- **Work to be completed**: Transcribe all of the records exactly, leaving every line as it is.

Segment Start: Supplied material

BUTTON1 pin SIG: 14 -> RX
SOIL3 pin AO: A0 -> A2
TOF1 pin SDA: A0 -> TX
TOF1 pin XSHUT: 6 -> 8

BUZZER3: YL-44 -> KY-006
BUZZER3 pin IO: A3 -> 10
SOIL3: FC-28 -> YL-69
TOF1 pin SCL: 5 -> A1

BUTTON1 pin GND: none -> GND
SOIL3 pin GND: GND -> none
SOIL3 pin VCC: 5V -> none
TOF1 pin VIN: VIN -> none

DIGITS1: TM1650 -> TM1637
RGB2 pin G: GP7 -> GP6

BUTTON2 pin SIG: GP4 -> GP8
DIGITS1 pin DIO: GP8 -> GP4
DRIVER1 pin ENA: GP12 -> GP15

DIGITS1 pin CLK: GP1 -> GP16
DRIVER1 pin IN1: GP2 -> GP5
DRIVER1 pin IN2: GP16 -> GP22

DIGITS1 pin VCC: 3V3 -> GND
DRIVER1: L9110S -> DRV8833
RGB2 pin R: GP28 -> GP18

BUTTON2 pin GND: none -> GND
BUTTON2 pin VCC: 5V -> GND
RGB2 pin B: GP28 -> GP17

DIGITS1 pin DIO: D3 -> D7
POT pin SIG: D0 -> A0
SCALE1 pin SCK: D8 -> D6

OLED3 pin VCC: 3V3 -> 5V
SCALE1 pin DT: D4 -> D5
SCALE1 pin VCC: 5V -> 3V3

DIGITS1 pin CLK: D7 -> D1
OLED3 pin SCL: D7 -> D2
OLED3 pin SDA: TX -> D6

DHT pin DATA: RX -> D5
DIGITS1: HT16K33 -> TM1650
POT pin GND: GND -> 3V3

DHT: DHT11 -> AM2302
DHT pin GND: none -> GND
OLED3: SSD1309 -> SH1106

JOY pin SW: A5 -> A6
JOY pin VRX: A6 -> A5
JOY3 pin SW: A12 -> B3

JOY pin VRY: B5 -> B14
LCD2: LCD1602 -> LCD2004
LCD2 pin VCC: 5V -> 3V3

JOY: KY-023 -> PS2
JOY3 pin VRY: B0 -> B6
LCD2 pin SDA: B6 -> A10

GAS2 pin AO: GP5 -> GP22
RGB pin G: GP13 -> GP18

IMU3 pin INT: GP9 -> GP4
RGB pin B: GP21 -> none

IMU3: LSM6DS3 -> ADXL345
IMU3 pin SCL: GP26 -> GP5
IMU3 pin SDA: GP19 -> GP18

Segment End: Supplied material

- **Solution below**:
BUTTON1 pin SIG: 14 -> RX
SOIL3 pin AO: A0 -> A2
TOF1 pin SDA: A0 -> TX
TOF1 pin XSHUT: 6 -> 8

BUZZER3: YL-44 -> KY-006
BUZZER3 pin IO: A3 -> 10
SOIL3: FC-28 -> YL-69
TOF1 pin SCL: 5 -> A1

BUTTON1 pin GND: none -> GND
SOIL3 pin GND: GND -> none
SOIL3 pin VCC: 5V -> none
TOF1 pin VIN: VIN -> none

DIGITS1: TM1650 -> TM1637
RGB2 pin G: GP7 -> GP6

BUTTON2 pin SIG: GP4 -> GP8
DIGITS1 pin DIO: GP8 -> GP4
DRIVER1 pin ENA: GP12 -> GP15

DIGITS1 pin CLK: GP1 -> GP16
DRIVER1 pin IN1: GP2 -> GP5
DRIVER1 pin IN2: GP16 -> GP22

DIGITS1 pin VCC: 3V3 -> GND
DRIVER1: L9110S -> DRV8833
RGB2 pin R: GP28 -> GP18

BUTTON2 pin GND: none -> GND
BUTTON2 pin VCC: 5V -> GND
RGB2 pin B: GP28 -> GP17

DIGITS1 pin DIO: D3 -> D7
POT pin SIG: D0 -> A0
SCALE1 pin SCK: D8 -> D6

OLED3 pin VCC: 3V3 -> 5V
SCALE1 pin DT: D4 -> D5
SCALE1 pin VCC: 5V -> 3V3

DIGITS1 pin CLK: D7 -> D1
OLED3 pin SCL: D7 -> D2
OLED3 pin SDA: TX -> D6

DHT pin DATA: RX -> D5
DIGITS1: HT16K33 -> TM1650
POT pin GND: GND -> 3V3

DHT: DHT11 -> AM2302
DHT pin GND: none -> GND
OLED3: SSD1309 -> SH1106

JOY pin SW: A5 -> A6
JOY pin VRX: A6 -> A5
JOY3 pin SW: A12 -> B3

JOY pin VRY: B5 -> B14
LCD2: LCD1602 -> LCD2004
LCD2 pin VCC: 5V -> 3V3

JOY: KY-023 -> PS2
JOY3 pin VRY: B0 -> B6
LCD2 pin SDA: B6 -> A10

GAS2 pin AO: GP5 -> GP22
RGB pin G: GP13 -> GP18

IMU3 pin INT: GP9 -> GP4
RGB pin B: GP21 -> none

IMU3: LSM6DS3 -> ADXL345
IMU3 pin SCL: GP26 -> GP5
IMU3 pin SDA: GP19 -> GP18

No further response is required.